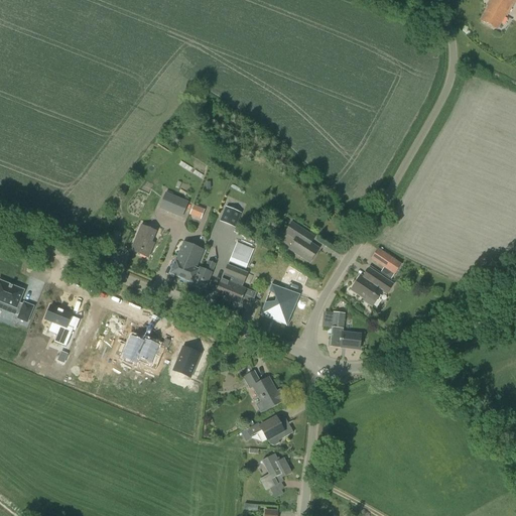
[(481,21),(496,30),(505,15),(506,16),(515,0),(490,0),(489,2),(491,3),(481,21)]
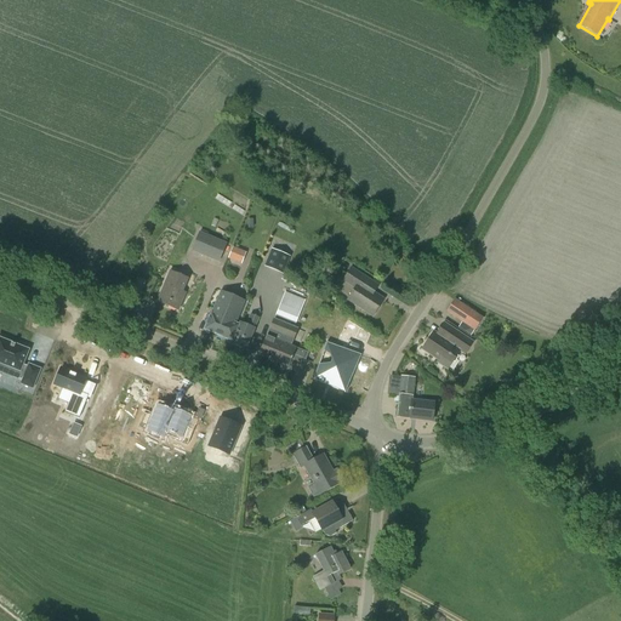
[(227,244),(200,233),(192,251),(218,262),(227,244)]
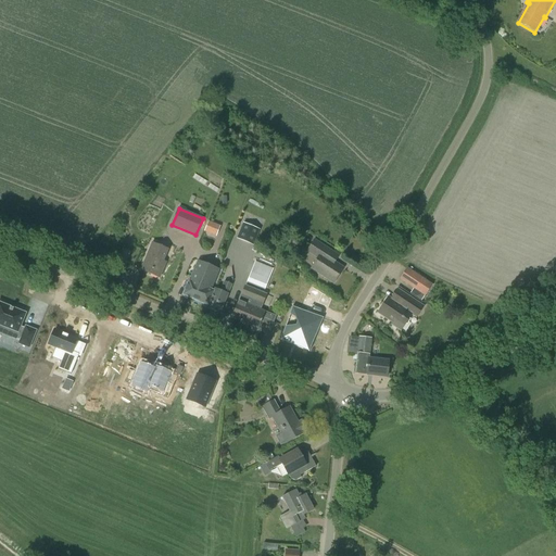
[(244,220),(238,236),(254,242),(261,227),(244,220)]
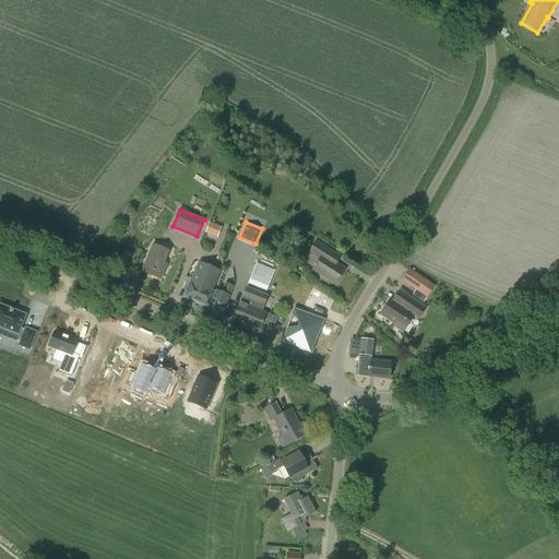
[(213,237),(216,227),(209,224),(204,234),(213,237)]
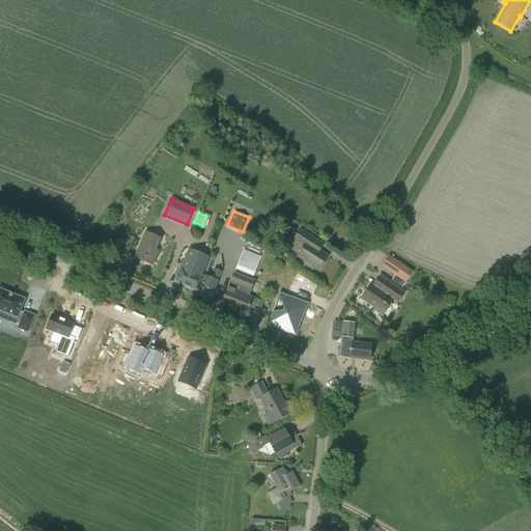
[(304,247),(298,257),(318,270),(327,256),(309,245),(313,239),(300,229),(294,241),(304,247)]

═══

PROBLEM -> The lines running from the one with "[(227,244),(200,233),(192,251),(218,262),(227,244)]" to the close of the material above are to be retyped exactly; no picture is to be included.

THE COMPLETED TASK ->
[(227,244),(200,233),(192,251),(218,262),(227,244)]
[(244,220),(238,236),(254,242),(261,227),(244,220)]
[(213,237),(216,227),(209,224),(204,234),(213,237)]
[(304,247),(298,257),(318,270),(327,256),(309,245),(313,239),(300,229),(294,241),(304,247)]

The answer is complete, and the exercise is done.